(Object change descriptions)
-*-*-

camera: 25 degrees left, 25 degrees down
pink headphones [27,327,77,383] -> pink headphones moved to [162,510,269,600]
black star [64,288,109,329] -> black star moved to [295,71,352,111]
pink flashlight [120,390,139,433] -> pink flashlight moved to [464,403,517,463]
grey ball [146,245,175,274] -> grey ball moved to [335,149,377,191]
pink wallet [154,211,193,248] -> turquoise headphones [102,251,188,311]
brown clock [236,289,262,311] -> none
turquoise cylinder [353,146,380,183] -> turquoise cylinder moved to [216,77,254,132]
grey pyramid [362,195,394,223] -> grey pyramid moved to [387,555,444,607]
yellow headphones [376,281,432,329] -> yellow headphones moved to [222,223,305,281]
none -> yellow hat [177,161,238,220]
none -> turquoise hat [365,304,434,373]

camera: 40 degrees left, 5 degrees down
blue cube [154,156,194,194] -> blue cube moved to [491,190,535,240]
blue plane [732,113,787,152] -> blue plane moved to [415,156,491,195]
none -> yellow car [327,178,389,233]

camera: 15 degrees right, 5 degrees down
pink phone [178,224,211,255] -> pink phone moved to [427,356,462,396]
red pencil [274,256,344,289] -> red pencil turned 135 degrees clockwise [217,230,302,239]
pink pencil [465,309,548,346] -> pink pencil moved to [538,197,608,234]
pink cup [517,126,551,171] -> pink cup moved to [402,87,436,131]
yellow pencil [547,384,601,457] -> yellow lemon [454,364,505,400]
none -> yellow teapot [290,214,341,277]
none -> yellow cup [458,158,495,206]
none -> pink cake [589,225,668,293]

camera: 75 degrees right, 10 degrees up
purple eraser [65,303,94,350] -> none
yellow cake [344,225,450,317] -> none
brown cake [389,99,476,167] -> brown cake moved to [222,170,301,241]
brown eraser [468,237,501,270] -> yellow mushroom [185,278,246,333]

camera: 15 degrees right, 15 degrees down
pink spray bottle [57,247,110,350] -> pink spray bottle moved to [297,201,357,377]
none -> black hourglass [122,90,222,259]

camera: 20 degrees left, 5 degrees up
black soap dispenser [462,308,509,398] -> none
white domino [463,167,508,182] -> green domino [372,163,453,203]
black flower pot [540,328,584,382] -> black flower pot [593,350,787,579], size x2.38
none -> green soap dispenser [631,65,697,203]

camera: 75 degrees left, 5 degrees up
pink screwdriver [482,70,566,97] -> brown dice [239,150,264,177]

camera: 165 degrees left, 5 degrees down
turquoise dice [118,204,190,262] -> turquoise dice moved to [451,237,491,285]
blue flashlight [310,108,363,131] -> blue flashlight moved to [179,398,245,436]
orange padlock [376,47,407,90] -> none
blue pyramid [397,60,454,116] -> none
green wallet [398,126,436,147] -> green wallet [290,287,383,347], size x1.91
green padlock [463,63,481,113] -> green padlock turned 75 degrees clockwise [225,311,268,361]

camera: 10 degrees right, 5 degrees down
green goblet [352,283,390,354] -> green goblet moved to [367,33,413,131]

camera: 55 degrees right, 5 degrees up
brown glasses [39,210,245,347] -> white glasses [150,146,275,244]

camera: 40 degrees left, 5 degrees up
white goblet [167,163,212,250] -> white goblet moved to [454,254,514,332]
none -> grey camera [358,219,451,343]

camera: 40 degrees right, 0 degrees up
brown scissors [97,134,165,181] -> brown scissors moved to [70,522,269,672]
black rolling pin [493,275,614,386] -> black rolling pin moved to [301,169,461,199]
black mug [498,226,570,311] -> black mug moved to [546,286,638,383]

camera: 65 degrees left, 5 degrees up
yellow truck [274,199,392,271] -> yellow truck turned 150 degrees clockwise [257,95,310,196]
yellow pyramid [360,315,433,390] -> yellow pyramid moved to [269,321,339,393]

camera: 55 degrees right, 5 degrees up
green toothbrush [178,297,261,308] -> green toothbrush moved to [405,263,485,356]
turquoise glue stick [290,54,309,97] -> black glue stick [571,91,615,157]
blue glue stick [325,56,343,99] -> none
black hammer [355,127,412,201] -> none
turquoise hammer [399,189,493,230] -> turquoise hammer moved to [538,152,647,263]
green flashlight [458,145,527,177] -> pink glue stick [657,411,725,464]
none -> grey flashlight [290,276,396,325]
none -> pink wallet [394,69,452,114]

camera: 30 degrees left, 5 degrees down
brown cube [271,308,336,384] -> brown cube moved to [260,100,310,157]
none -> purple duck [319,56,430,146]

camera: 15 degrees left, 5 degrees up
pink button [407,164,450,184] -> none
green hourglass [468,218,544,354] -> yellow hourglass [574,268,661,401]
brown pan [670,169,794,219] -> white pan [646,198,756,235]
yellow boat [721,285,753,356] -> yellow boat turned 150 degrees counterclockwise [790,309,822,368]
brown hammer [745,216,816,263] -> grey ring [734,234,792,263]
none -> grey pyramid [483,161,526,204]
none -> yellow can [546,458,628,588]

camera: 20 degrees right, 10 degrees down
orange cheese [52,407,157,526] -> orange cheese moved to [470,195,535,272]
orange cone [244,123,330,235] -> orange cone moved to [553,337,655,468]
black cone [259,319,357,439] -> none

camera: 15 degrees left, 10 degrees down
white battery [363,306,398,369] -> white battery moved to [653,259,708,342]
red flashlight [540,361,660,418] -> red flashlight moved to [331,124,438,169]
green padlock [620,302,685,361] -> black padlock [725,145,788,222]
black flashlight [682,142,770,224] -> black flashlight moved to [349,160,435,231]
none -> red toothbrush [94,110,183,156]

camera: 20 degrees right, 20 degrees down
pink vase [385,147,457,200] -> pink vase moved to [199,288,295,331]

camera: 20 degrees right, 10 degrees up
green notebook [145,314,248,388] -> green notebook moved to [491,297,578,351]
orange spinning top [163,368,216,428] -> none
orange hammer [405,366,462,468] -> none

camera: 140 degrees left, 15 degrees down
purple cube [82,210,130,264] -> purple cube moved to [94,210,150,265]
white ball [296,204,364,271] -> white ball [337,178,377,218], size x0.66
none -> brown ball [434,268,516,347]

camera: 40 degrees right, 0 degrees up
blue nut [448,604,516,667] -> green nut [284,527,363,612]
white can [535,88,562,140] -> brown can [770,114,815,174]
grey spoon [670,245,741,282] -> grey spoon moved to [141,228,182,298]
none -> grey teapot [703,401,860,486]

-*-*-

# HOW TO COMPLETE THIS TASK
Your task is to restate, word for word, only those lines above that fall between the line holding "white battery [363,306,398,369]" and the line holding "white can [535,88,562,140]", inclusive.

# WORKED SOLUTION
white battery [363,306,398,369] -> white battery moved to [653,259,708,342]
red flashlight [540,361,660,418] -> red flashlight moved to [331,124,438,169]
green padlock [620,302,685,361] -> black padlock [725,145,788,222]
black flashlight [682,142,770,224] -> black flashlight moved to [349,160,435,231]
none -> red toothbrush [94,110,183,156]

camera: 20 degrees right, 20 degrees down
pink vase [385,147,457,200] -> pink vase moved to [199,288,295,331]

camera: 20 degrees right, 10 degrees up
green notebook [145,314,248,388] -> green notebook moved to [491,297,578,351]
orange spinning top [163,368,216,428] -> none
orange hammer [405,366,462,468] -> none

camera: 140 degrees left, 15 degrees down
purple cube [82,210,130,264] -> purple cube moved to [94,210,150,265]
white ball [296,204,364,271] -> white ball [337,178,377,218], size x0.66
none -> brown ball [434,268,516,347]

camera: 40 degrees right, 0 degrees up
blue nut [448,604,516,667] -> green nut [284,527,363,612]
white can [535,88,562,140] -> brown can [770,114,815,174]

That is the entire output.